_TASK OBJECTIVE_:
Reproduce each of the following rows verbatim, keeping every character, line break, and blank line unchanged.

_INPUT FOR THIS TASK_:
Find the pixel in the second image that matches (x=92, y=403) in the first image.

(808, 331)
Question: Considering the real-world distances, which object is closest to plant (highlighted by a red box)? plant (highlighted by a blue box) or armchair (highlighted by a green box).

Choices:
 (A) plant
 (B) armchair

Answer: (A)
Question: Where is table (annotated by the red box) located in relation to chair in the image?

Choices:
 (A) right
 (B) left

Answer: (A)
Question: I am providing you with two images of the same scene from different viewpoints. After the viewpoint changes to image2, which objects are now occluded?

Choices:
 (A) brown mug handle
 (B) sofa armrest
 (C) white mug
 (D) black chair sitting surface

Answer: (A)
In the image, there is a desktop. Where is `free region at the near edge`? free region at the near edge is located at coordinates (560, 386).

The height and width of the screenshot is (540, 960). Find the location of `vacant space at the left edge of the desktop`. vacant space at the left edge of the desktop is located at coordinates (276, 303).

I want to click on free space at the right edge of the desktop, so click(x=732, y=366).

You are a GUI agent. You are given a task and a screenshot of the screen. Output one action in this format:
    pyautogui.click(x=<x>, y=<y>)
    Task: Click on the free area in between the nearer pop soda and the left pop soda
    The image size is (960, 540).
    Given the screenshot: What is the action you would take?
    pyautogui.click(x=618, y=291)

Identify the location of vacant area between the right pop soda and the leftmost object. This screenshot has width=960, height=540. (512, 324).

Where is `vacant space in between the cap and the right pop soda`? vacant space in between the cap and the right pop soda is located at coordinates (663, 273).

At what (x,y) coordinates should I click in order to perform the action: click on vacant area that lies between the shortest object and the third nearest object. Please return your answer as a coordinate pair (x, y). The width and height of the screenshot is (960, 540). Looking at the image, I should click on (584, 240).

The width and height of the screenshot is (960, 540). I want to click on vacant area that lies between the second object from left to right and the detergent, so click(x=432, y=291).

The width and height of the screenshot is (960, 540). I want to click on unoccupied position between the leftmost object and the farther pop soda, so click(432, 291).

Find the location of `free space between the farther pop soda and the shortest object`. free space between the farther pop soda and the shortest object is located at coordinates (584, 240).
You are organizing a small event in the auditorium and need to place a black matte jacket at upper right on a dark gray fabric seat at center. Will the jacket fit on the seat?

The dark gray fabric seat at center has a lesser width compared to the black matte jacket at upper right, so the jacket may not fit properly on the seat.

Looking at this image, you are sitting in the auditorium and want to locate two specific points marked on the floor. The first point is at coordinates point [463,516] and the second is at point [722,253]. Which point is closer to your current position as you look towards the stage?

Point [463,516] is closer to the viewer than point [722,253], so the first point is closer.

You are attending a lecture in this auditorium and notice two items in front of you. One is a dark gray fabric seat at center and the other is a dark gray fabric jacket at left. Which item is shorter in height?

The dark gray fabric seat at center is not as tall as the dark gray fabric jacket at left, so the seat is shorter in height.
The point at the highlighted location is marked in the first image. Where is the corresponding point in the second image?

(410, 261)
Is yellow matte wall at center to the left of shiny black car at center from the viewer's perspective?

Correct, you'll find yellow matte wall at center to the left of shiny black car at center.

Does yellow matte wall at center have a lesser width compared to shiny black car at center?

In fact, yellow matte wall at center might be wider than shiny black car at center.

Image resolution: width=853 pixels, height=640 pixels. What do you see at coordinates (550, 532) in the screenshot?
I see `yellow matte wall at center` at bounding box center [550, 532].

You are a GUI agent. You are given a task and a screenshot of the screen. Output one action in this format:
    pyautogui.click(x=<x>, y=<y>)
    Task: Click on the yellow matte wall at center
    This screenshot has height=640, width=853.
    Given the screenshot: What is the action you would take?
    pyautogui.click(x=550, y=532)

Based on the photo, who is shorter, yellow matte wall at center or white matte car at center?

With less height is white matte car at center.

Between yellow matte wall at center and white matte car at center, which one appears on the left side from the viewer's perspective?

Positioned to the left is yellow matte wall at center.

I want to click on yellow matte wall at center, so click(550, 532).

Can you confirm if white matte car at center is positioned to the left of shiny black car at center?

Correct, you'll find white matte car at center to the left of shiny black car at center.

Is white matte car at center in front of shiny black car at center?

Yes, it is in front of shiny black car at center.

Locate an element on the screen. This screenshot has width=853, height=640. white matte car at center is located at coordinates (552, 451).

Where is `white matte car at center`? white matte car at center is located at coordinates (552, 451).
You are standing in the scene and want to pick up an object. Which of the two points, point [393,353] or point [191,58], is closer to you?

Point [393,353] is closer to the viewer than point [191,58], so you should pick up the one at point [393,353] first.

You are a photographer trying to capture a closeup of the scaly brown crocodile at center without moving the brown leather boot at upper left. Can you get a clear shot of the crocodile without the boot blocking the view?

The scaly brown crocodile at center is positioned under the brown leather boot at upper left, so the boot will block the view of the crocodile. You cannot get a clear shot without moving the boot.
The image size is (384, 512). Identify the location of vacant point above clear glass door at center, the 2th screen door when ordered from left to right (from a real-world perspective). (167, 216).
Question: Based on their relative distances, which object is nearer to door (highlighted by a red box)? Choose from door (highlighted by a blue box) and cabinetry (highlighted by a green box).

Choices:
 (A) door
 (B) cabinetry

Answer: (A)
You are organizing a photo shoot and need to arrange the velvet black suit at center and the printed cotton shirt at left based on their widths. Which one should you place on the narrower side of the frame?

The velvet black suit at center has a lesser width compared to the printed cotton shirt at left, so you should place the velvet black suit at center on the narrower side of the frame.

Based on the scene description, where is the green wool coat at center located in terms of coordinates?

_SOLVED PROBLEM_:
Find the pixel in the second image that matches (x=92, y=403) in the first image.

(808, 331)
Question: Considering the real-world distances, which object is closest to plant (highlighted by a red box)? plant (highlighted by a blue box) or armchair (highlighted by a green box).

Choices:
 (A) plant
 (B) armchair

Answer: (A)
Question: Where is table (annotated by the red box) located in relation to chair in the image?

Choices:
 (A) right
 (B) left

Answer: (A)
Question: I am providing you with two images of the same scene from different viewpoints. After the viewpoint changes to image2, which objects are now occluded?

Choices:
 (A) brown mug handle
 (B) sofa armrest
 (C) white mug
 (D) black chair sitting surface

Answer: (A)
In the image, there is a desktop. Where is `free region at the near edge`? free region at the near edge is located at coordinates (560, 386).

The height and width of the screenshot is (540, 960). Find the location of `vacant space at the left edge of the desktop`. vacant space at the left edge of the desktop is located at coordinates (276, 303).

I want to click on free space at the right edge of the desktop, so click(x=732, y=366).

You are a GUI agent. You are given a task and a screenshot of the screen. Output one action in this format:
    pyautogui.click(x=<x>, y=<y>)
    Task: Click on the free area in between the nearer pop soda and the left pop soda
    The image size is (960, 540).
    Given the screenshot: What is the action you would take?
    pyautogui.click(x=618, y=291)

Identify the location of vacant area between the right pop soda and the leftmost object. This screenshot has width=960, height=540. (512, 324).

Where is `vacant space in between the cap and the right pop soda`? vacant space in between the cap and the right pop soda is located at coordinates (663, 273).

At what (x,y) coordinates should I click in order to perform the action: click on vacant area that lies between the shortest object and the third nearest object. Please return your answer as a coordinate pair (x, y). The width and height of the screenshot is (960, 540). Looking at the image, I should click on (584, 240).

The width and height of the screenshot is (960, 540). I want to click on vacant area that lies between the second object from left to right and the detergent, so click(x=432, y=291).

The width and height of the screenshot is (960, 540). I want to click on unoccupied position between the leftmost object and the farther pop soda, so click(432, 291).

Find the location of `free space between the farther pop soda and the shortest object`. free space between the farther pop soda and the shortest object is located at coordinates (584, 240).
You are organizing a small event in the auditorium and need to place a black matte jacket at upper right on a dark gray fabric seat at center. Will the jacket fit on the seat?

The dark gray fabric seat at center has a lesser width compared to the black matte jacket at upper right, so the jacket may not fit properly on the seat.

Looking at this image, you are sitting in the auditorium and want to locate two specific points marked on the floor. The first point is at coordinates point [463,516] and the second is at point [722,253]. Which point is closer to your current position as you look towards the stage?

Point [463,516] is closer to the viewer than point [722,253], so the first point is closer.

You are attending a lecture in this auditorium and notice two items in front of you. One is a dark gray fabric seat at center and the other is a dark gray fabric jacket at left. Which item is shorter in height?

The dark gray fabric seat at center is not as tall as the dark gray fabric jacket at left, so the seat is shorter in height.
The point at the highlighted location is marked in the first image. Where is the corresponding point in the second image?

(410, 261)
Is yellow matte wall at center to the left of shiny black car at center from the viewer's perspective?

Correct, you'll find yellow matte wall at center to the left of shiny black car at center.

Does yellow matte wall at center have a lesser width compared to shiny black car at center?

In fact, yellow matte wall at center might be wider than shiny black car at center.

Image resolution: width=853 pixels, height=640 pixels. What do you see at coordinates (550, 532) in the screenshot?
I see `yellow matte wall at center` at bounding box center [550, 532].

You are a GUI agent. You are given a task and a screenshot of the screen. Output one action in this format:
    pyautogui.click(x=<x>, y=<y>)
    Task: Click on the yellow matte wall at center
    This screenshot has height=640, width=853.
    Given the screenshot: What is the action you would take?
    pyautogui.click(x=550, y=532)

Based on the photo, who is shorter, yellow matte wall at center or white matte car at center?

With less height is white matte car at center.

Between yellow matte wall at center and white matte car at center, which one appears on the left side from the viewer's perspective?

Positioned to the left is yellow matte wall at center.

I want to click on yellow matte wall at center, so click(550, 532).

Can you confirm if white matte car at center is positioned to the left of shiny black car at center?

Correct, you'll find white matte car at center to the left of shiny black car at center.

Is white matte car at center in front of shiny black car at center?

Yes, it is in front of shiny black car at center.

Locate an element on the screen. This screenshot has width=853, height=640. white matte car at center is located at coordinates (552, 451).

Where is `white matte car at center`? white matte car at center is located at coordinates (552, 451).
You are standing in the scene and want to pick up an object. Which of the two points, point [393,353] or point [191,58], is closer to you?

Point [393,353] is closer to the viewer than point [191,58], so you should pick up the one at point [393,353] first.

You are a photographer trying to capture a closeup of the scaly brown crocodile at center without moving the brown leather boot at upper left. Can you get a clear shot of the crocodile without the boot blocking the view?

The scaly brown crocodile at center is positioned under the brown leather boot at upper left, so the boot will block the view of the crocodile. You cannot get a clear shot without moving the boot.
The image size is (384, 512). Identify the location of vacant point above clear glass door at center, the 2th screen door when ordered from left to right (from a real-world perspective). (167, 216).
Question: Based on their relative distances, which object is nearer to door (highlighted by a red box)? Choose from door (highlighted by a blue box) and cabinetry (highlighted by a green box).

Choices:
 (A) door
 (B) cabinetry

Answer: (A)
You are organizing a photo shoot and need to arrange the velvet black suit at center and the printed cotton shirt at left based on their widths. Which one should you place on the narrower side of the frame?

The velvet black suit at center has a lesser width compared to the printed cotton shirt at left, so you should place the velvet black suit at center on the narrower side of the frame.

Based on the scene description, where is the green wool coat at center located in terms of coordinates?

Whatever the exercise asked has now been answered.